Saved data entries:
►

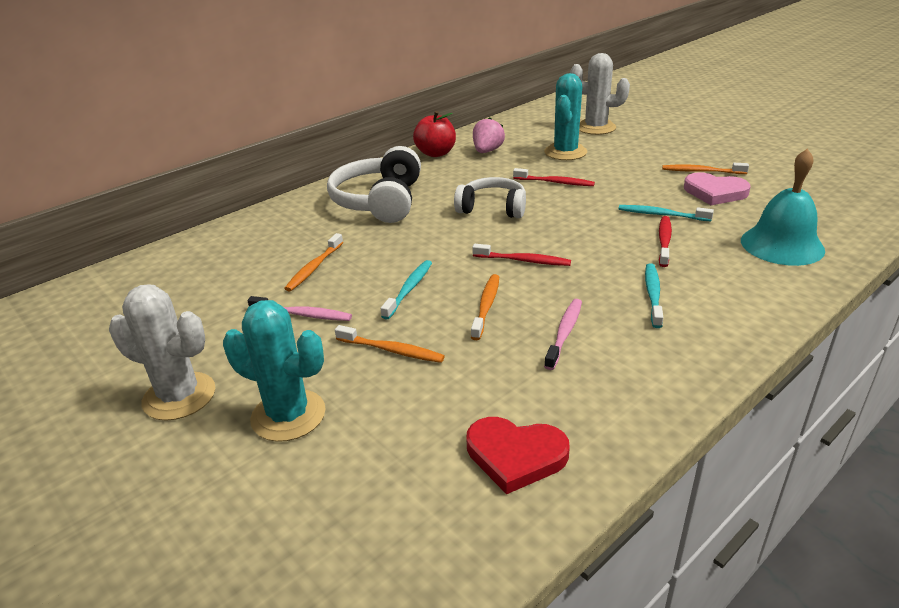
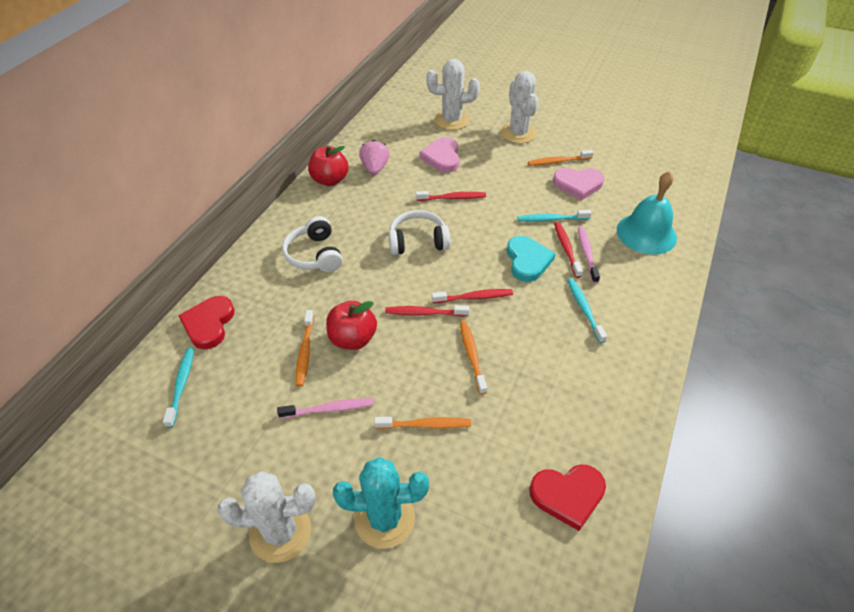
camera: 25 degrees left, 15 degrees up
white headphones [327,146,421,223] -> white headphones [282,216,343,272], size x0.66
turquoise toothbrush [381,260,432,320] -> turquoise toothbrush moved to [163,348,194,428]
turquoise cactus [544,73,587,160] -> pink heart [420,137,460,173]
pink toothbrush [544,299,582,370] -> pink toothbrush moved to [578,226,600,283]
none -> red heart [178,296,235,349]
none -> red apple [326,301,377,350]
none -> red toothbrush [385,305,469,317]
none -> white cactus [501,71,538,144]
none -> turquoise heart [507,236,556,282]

◄
►

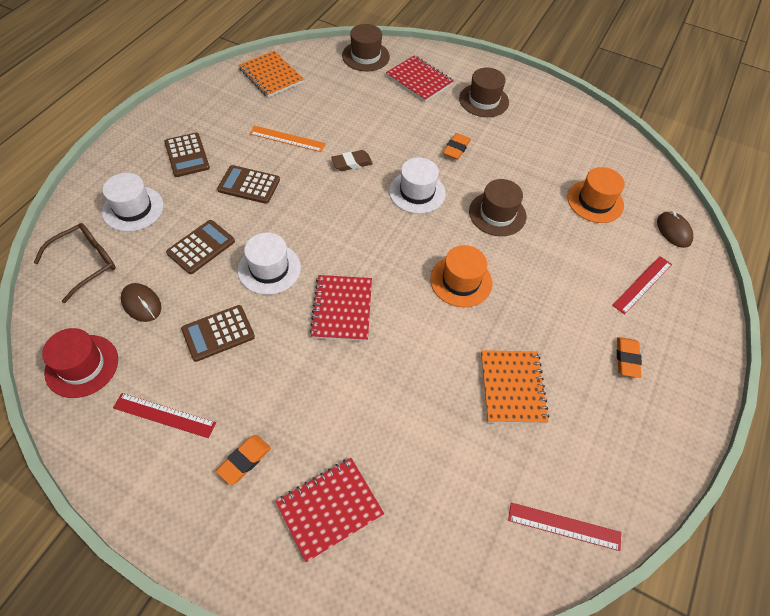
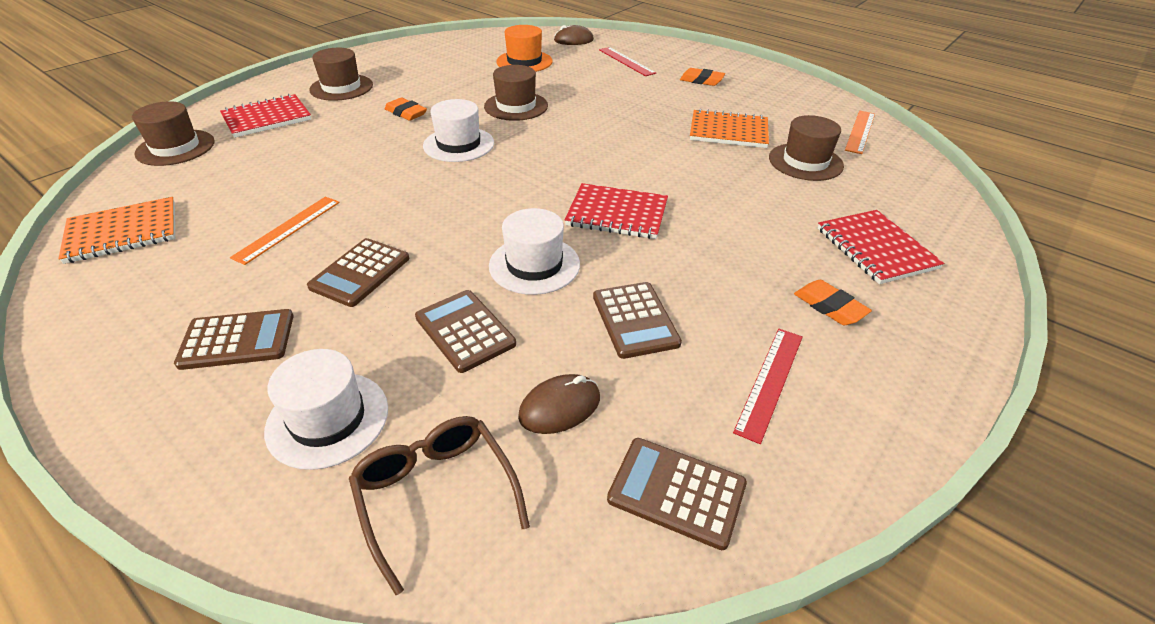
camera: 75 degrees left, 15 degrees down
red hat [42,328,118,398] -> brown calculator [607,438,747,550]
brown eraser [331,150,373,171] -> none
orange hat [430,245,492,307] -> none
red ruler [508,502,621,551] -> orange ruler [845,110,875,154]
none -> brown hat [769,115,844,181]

◄
►

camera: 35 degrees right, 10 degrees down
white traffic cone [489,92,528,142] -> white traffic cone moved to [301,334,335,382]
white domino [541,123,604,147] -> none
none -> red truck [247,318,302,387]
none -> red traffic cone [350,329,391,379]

◄

Your assignment » An exact, complete copy of the lines above from the one with "camera: 25 degrees left, 15 degrees up" through the one with "none -> turquoise heart [507,236,556,282]" is the whole answer.

Task result »
camera: 25 degrees left, 15 degrees up
white headphones [327,146,421,223] -> white headphones [282,216,343,272], size x0.66
turquoise toothbrush [381,260,432,320] -> turquoise toothbrush moved to [163,348,194,428]
turquoise cactus [544,73,587,160] -> pink heart [420,137,460,173]
pink toothbrush [544,299,582,370] -> pink toothbrush moved to [578,226,600,283]
none -> red heart [178,296,235,349]
none -> red apple [326,301,377,350]
none -> red toothbrush [385,305,469,317]
none -> white cactus [501,71,538,144]
none -> turquoise heart [507,236,556,282]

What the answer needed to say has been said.